Revise the material below by replacing each "centreline" with "centerline", leaving everything else unchanged.

(Collection entries)

##############################

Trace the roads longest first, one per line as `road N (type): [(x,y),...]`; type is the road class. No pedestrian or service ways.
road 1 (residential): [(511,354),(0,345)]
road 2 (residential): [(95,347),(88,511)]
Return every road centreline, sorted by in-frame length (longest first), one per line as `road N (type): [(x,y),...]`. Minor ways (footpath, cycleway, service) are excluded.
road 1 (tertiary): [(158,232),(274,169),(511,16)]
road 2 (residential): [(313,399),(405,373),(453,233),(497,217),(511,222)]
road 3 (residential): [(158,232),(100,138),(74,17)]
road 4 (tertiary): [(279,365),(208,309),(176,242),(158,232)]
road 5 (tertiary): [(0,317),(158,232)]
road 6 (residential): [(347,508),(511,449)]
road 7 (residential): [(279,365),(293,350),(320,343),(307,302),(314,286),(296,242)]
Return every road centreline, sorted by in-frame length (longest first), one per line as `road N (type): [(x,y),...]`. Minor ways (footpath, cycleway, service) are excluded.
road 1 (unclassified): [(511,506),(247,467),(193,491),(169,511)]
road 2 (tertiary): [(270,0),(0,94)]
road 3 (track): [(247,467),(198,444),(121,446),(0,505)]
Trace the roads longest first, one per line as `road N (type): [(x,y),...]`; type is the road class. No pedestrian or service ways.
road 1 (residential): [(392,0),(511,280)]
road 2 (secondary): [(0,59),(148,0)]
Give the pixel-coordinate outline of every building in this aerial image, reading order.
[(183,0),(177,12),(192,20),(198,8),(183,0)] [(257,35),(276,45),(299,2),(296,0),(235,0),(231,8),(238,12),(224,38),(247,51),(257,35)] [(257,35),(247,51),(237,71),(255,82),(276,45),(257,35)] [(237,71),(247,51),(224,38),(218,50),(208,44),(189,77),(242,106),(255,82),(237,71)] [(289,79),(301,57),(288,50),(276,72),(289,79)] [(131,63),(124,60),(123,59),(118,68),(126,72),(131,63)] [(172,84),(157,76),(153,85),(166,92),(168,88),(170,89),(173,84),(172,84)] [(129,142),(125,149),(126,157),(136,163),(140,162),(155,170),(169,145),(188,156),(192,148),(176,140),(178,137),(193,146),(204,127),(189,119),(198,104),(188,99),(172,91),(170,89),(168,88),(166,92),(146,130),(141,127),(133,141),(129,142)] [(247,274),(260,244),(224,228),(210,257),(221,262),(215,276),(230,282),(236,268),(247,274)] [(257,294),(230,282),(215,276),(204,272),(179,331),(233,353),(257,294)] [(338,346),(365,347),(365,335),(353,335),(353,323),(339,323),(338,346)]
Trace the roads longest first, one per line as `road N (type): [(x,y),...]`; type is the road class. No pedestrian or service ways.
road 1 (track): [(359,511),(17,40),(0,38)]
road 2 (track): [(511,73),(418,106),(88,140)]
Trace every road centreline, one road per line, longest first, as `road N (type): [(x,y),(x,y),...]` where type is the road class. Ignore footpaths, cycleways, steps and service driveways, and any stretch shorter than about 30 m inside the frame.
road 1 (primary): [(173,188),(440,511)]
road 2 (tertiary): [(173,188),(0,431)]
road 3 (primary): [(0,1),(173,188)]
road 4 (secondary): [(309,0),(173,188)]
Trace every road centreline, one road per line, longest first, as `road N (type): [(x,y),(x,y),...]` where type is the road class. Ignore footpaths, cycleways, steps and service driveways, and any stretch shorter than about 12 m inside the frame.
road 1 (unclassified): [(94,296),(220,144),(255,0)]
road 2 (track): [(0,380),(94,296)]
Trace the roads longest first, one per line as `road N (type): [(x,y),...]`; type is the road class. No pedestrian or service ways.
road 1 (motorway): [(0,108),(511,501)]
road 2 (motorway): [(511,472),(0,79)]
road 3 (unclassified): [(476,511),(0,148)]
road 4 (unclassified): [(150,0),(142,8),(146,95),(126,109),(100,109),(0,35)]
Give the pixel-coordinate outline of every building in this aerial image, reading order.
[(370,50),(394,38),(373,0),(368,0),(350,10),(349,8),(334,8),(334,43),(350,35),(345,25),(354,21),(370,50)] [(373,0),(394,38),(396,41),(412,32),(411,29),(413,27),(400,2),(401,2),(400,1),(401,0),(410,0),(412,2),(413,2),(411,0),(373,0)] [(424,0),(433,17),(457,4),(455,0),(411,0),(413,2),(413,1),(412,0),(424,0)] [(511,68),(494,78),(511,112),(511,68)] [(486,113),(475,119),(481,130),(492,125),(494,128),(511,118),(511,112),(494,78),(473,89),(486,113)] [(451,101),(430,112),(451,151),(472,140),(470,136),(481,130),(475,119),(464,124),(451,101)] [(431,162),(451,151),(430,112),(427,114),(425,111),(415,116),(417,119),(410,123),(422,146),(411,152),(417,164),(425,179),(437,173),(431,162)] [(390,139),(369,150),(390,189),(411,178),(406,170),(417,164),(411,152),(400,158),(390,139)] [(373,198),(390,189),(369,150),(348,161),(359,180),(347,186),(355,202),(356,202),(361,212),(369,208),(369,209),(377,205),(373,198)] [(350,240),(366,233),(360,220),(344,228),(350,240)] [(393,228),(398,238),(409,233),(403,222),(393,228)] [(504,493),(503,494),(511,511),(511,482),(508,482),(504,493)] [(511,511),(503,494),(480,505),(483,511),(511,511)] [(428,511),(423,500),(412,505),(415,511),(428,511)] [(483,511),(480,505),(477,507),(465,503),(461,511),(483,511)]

##############################

◆ The answer
Trace the roads longest first, one per line as `road N (type): [(x,y),...]`; type is the road class. No pedestrian or service ways.
road 1 (residential): [(511,354),(0,345)]
road 2 (residential): [(95,347),(88,511)]
Return every road centerline, sorted by in-frame length (longest first), one per line as `road N (type): [(x,y),...]`. Minor ways (footpath, cycleway, service) are excluded.
road 1 (tertiary): [(158,232),(274,169),(511,16)]
road 2 (residential): [(313,399),(405,373),(453,233),(497,217),(511,222)]
road 3 (residential): [(158,232),(100,138),(74,17)]
road 4 (tertiary): [(279,365),(208,309),(176,242),(158,232)]
road 5 (tertiary): [(0,317),(158,232)]
road 6 (residential): [(347,508),(511,449)]
road 7 (residential): [(279,365),(293,350),(320,343),(307,302),(314,286),(296,242)]
Return every road centerline, sorted by in-frame length (longest first), one per line as `road N (type): [(x,y),...]`. Minor ways (footpath, cycleway, service) are excluded.
road 1 (unclassified): [(511,506),(247,467),(193,491),(169,511)]
road 2 (tertiary): [(270,0),(0,94)]
road 3 (track): [(247,467),(198,444),(121,446),(0,505)]
Trace the roads longest first, one per line as `road N (type): [(x,y),...]`; type is the road class. No pedestrian or service ways.
road 1 (residential): [(392,0),(511,280)]
road 2 (secondary): [(0,59),(148,0)]
Give the pixel-coordinate outline of every building in this aerial image, reading order.
[(183,0),(177,12),(192,20),(198,8),(183,0)] [(257,35),(276,45),(299,2),(296,0),(235,0),(231,8),(238,12),(224,38),(247,51),(257,35)] [(257,35),(247,51),(237,71),(255,82),(276,45),(257,35)] [(237,71),(247,51),(224,38),(218,50),(208,44),(189,77),(242,106),(255,82),(237,71)] [(289,79),(301,57),(288,50),(276,72),(289,79)] [(131,63),(124,60),(123,59),(118,68),(126,72),(131,63)] [(172,84),(157,76),(153,85),(166,92),(168,88),(170,89),(173,84),(172,84)] [(129,142),(125,149),(126,157),(136,163),(140,162),(155,170),(169,145),(188,156),(192,148),(176,140),(178,137),(193,146),(204,127),(189,119),(198,104),(188,99),(172,91),(170,89),(168,88),(166,92),(146,130),(141,127),(133,141),(129,142)] [(247,274),(260,244),(224,228),(210,257),(221,262),(215,276),(230,282),(236,268),(247,274)] [(257,294),(230,282),(215,276),(204,272),(179,331),(233,353),(257,294)] [(338,346),(365,347),(365,335),(353,335),(353,323),(339,323),(338,346)]
Trace the roads longest first, one per line as `road N (type): [(x,y),...]`; type is the road class. No pedestrian or service ways.
road 1 (track): [(359,511),(17,40),(0,38)]
road 2 (track): [(511,73),(418,106),(88,140)]
Trace every road centerline, one road per line, longest first, as `road N (type): [(x,y),(x,y),...]` where type is the road class. Ignore footpaths, cycleways, steps and service driveways, and any stretch shorter than about 30 m inside the frame.
road 1 (primary): [(173,188),(440,511)]
road 2 (tertiary): [(173,188),(0,431)]
road 3 (primary): [(0,1),(173,188)]
road 4 (secondary): [(309,0),(173,188)]
Trace every road centerline, one road per line, longest first, as `road N (type): [(x,y),(x,y),...]` where type is the road class. Ignore footpaths, cycleways, steps and service driveways, and any stretch shorter than about 12 m inside the frame.
road 1 (unclassified): [(94,296),(220,144),(255,0)]
road 2 (track): [(0,380),(94,296)]
Trace the roads longest first, one per line as `road N (type): [(x,y),...]`; type is the road class. No pedestrian or service ways.
road 1 (motorway): [(0,108),(511,501)]
road 2 (motorway): [(511,472),(0,79)]
road 3 (unclassified): [(476,511),(0,148)]
road 4 (unclassified): [(150,0),(142,8),(146,95),(126,109),(100,109),(0,35)]
Give the pixel-coordinate outline of every building in this aerial image, reading order.
[(370,50),(394,38),(373,0),(368,0),(350,10),(349,8),(334,8),(334,43),(350,35),(345,25),(354,21),(370,50)] [(373,0),(394,38),(396,41),(412,32),(411,29),(413,27),(400,2),(401,2),(400,1),(401,0),(410,0),(412,2),(413,2),(411,0),(373,0)] [(424,0),(433,17),(457,4),(455,0),(411,0),(413,2),(413,1),(412,0),(424,0)] [(511,68),(494,78),(511,112),(511,68)] [(486,113),(475,119),(481,130),(492,125),(494,128),(511,118),(511,112),(494,78),(473,89),(486,113)] [(451,101),(430,112),(451,151),(472,140),(470,136),(481,130),(475,119),(464,124),(451,101)] [(431,162),(451,151),(430,112),(427,114),(425,111),(415,116),(417,119),(410,123),(422,146),(411,152),(417,164),(425,179),(437,173),(431,162)] [(390,139),(369,150),(390,189),(411,178),(406,170),(417,164),(411,152),(400,158),(390,139)] [(373,198),(390,189),(369,150),(348,161),(359,180),(347,186),(355,202),(356,202),(361,212),(369,208),(369,209),(377,205),(373,198)] [(350,240),(366,233),(360,220),(344,228),(350,240)] [(393,228),(398,238),(409,233),(403,222),(393,228)] [(504,493),(503,494),(511,511),(511,482),(508,482),(504,493)] [(511,511),(503,494),(480,505),(483,511),(511,511)] [(428,511),(423,500),(412,505),(415,511),(428,511)] [(483,511),(480,505),(477,507),(465,503),(461,511),(483,511)]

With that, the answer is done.